Give the entries below again, word for word, and leave out the images.

########

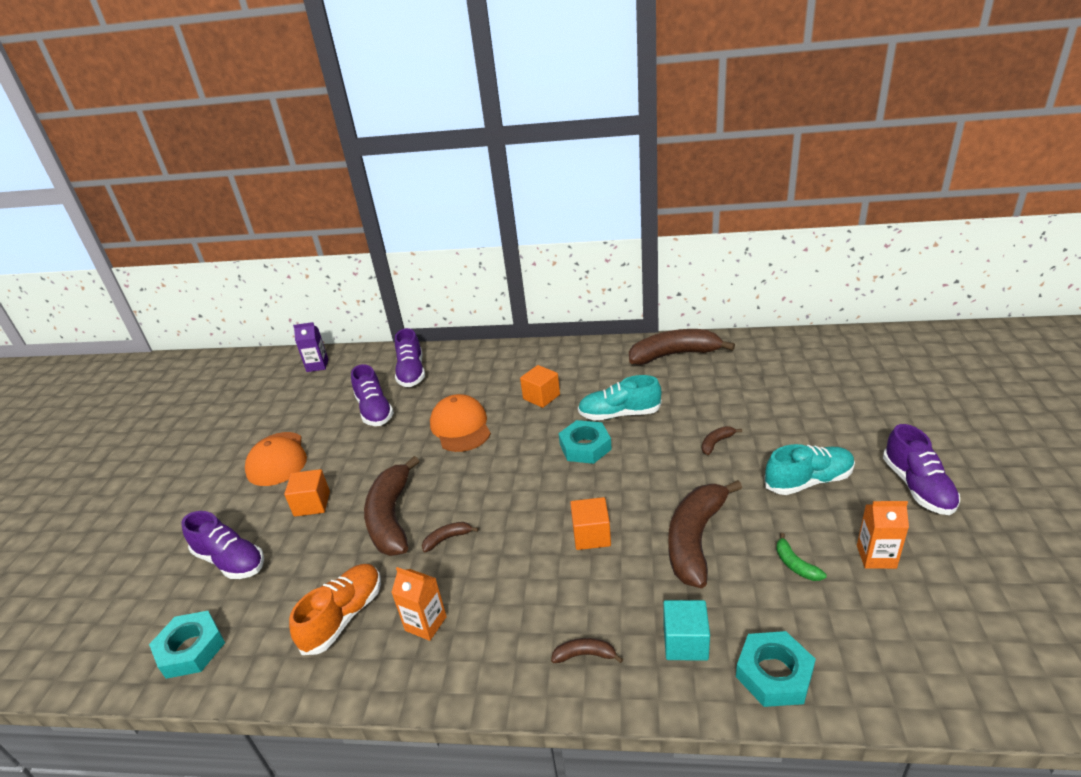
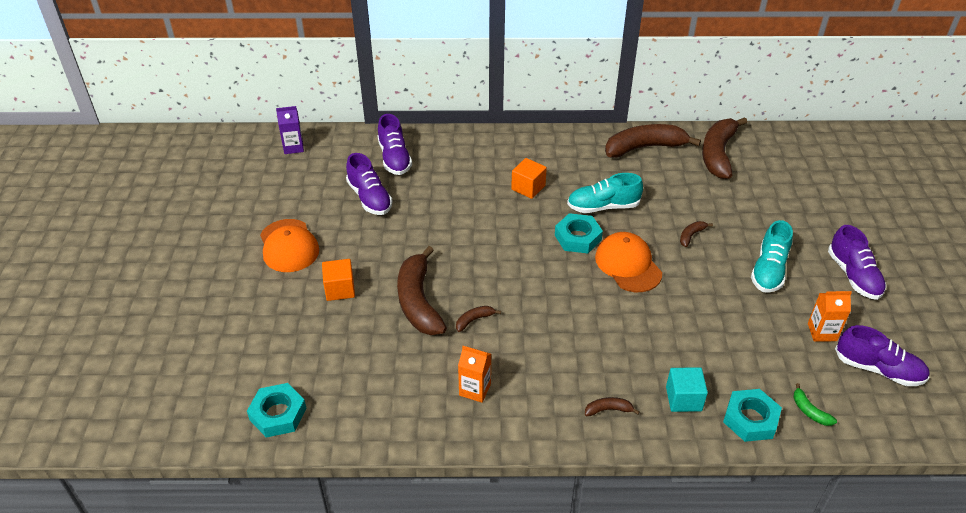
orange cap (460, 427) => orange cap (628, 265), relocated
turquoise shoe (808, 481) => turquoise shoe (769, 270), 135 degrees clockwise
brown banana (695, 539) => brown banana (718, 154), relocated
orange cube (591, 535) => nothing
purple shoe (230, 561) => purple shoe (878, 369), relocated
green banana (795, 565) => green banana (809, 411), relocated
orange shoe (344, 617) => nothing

########

▶ [Completed exercise]:
orange cap (460, 427) => orange cap (628, 265), relocated
turquoise shoe (808, 481) => turquoise shoe (769, 270), 135 degrees clockwise
brown banana (695, 539) => brown banana (718, 154), relocated
orange cube (591, 535) => nothing
purple shoe (230, 561) => purple shoe (878, 369), relocated
green banana (795, 565) => green banana (809, 411), relocated
orange shoe (344, 617) => nothing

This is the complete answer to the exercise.